[TASK GOAL] The answer must be an exact copy of all the data below.

[DATA PROVIDED]

►

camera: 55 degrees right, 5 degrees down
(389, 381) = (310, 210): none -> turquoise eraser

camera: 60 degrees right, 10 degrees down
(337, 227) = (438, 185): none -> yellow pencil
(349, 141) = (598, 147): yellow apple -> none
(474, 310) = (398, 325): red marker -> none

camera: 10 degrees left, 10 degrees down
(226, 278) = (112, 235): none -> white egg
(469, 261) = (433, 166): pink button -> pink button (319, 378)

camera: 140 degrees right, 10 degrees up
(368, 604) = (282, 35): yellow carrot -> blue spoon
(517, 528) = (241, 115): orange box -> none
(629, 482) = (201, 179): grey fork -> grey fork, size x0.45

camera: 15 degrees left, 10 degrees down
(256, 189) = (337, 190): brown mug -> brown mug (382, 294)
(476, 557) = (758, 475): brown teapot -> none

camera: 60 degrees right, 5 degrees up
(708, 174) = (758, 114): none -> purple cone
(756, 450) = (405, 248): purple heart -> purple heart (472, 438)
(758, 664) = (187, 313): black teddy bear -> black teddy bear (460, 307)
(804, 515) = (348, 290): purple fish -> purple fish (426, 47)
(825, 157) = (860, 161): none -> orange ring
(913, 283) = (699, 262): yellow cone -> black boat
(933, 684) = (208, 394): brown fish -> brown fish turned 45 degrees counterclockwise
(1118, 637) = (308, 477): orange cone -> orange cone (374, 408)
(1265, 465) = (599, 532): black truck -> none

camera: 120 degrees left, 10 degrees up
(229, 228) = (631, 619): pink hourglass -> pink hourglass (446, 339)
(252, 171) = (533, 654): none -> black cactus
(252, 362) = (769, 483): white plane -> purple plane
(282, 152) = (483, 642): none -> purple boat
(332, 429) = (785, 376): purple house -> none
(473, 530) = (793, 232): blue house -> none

◄

[RESPONSE AREA]
camera: 55 degrees right, 5 degrees down
(389, 381) = (310, 210): none -> turquoise eraser

camera: 60 degrees right, 10 degrees down
(337, 227) = (438, 185): none -> yellow pencil
(349, 141) = (598, 147): yellow apple -> none
(474, 310) = (398, 325): red marker -> none

camera: 10 degrees left, 10 degrees down
(226, 278) = (112, 235): none -> white egg
(469, 261) = (433, 166): pink button -> pink button (319, 378)

camera: 140 degrees right, 10 degrees up
(368, 604) = (282, 35): yellow carrot -> blue spoon
(517, 528) = (241, 115): orange box -> none
(629, 482) = (201, 179): grey fork -> grey fork, size x0.45

camera: 15 degrees left, 10 degrees down
(256, 189) = (337, 190): brown mug -> brown mug (382, 294)
(476, 557) = (758, 475): brown teapot -> none

camera: 60 degrees right, 5 degrees up
(708, 174) = (758, 114): none -> purple cone
(756, 450) = (405, 248): purple heart -> purple heart (472, 438)
(758, 664) = (187, 313): black teddy bear -> black teddy bear (460, 307)
(804, 515) = (348, 290): purple fish -> purple fish (426, 47)
(825, 157) = (860, 161): none -> orange ring
(913, 283) = (699, 262): yellow cone -> black boat
(933, 684) = (208, 394): brown fish -> brown fish turned 45 degrees counterclockwise
(1118, 637) = (308, 477): orange cone -> orange cone (374, 408)
(1265, 465) = (599, 532): black truck -> none

camera: 120 degrees left, 10 degrees up
(229, 228) = (631, 619): pink hourglass -> pink hourglass (446, 339)
(252, 171) = (533, 654): none -> black cactus
(252, 362) = (769, 483): white plane -> purple plane
(282, 152) = (483, 642): none -> purple boat
(332, 429) = (785, 376): purple house -> none
(473, 530) = (793, 232): blue house -> none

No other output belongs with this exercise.